▶ [Work request]: Only a number is expected in reply: the count of lines below where the word "none" occurs.

START Task inputs

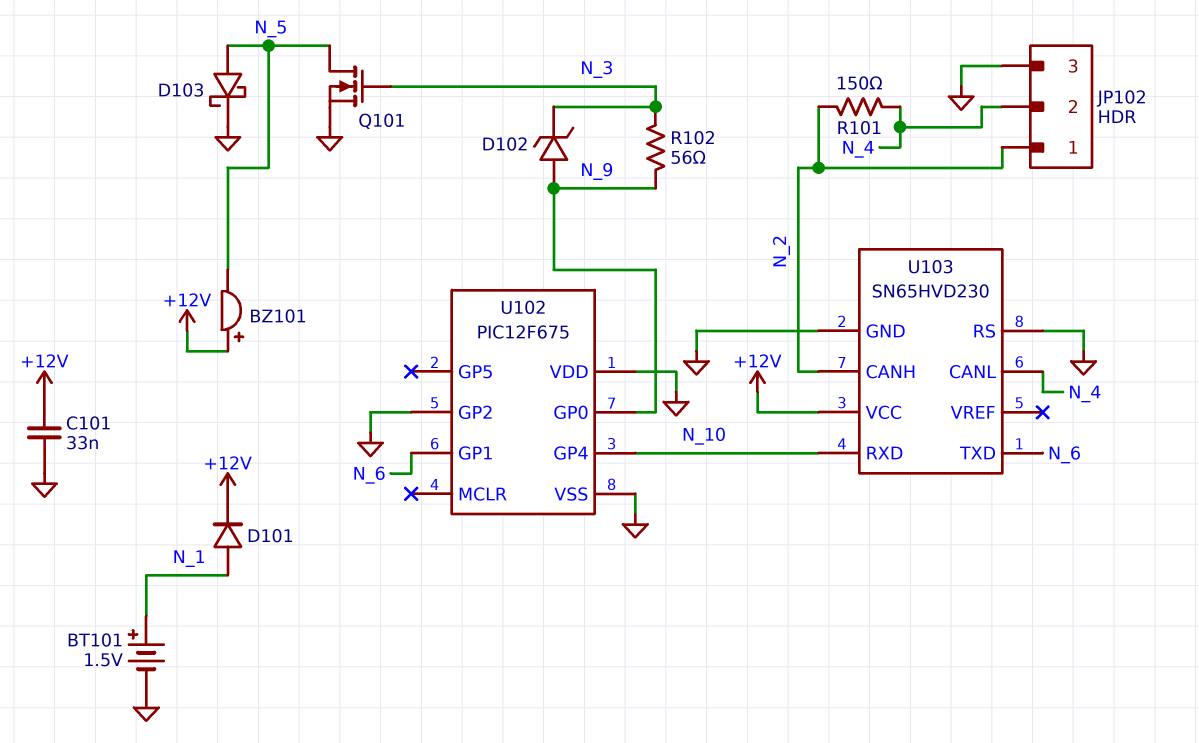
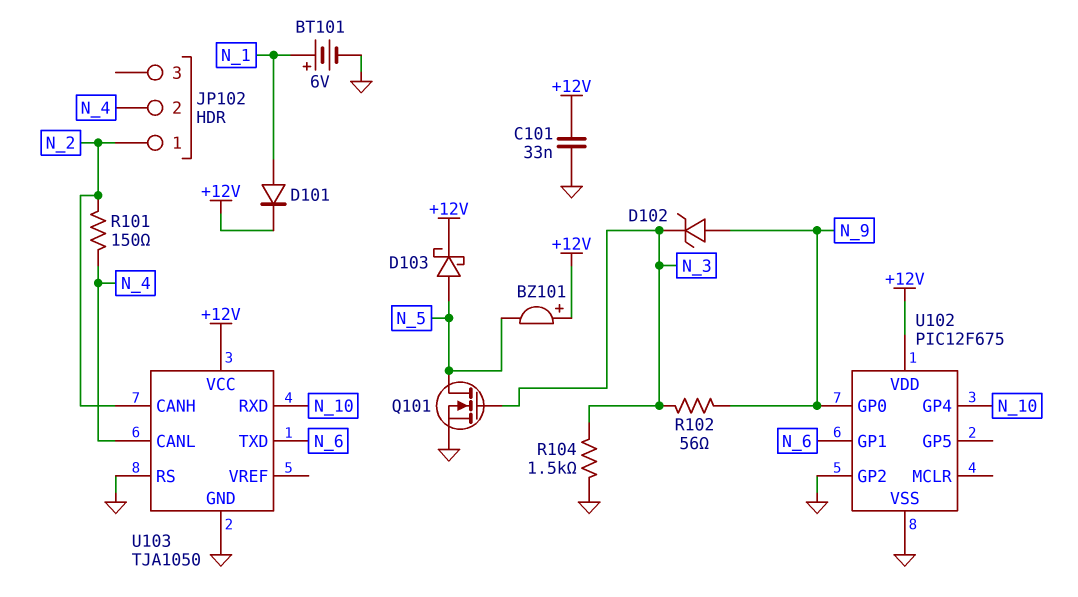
BT101: 1.5V (plus N_1, minus GND) -> 6V (plus N_1, minus GND)
D103: schottky (A N_5, K GND) -> schottky (A N_5, K +12V)
JP102 pin 3: GND -> none
R104: none -> 1.5k (GND, N_3)
U102 pin VDD: GND -> +12V
U103: SN65HVD230 -> TJA1050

END Task inputs

▶ [Finished task]: 2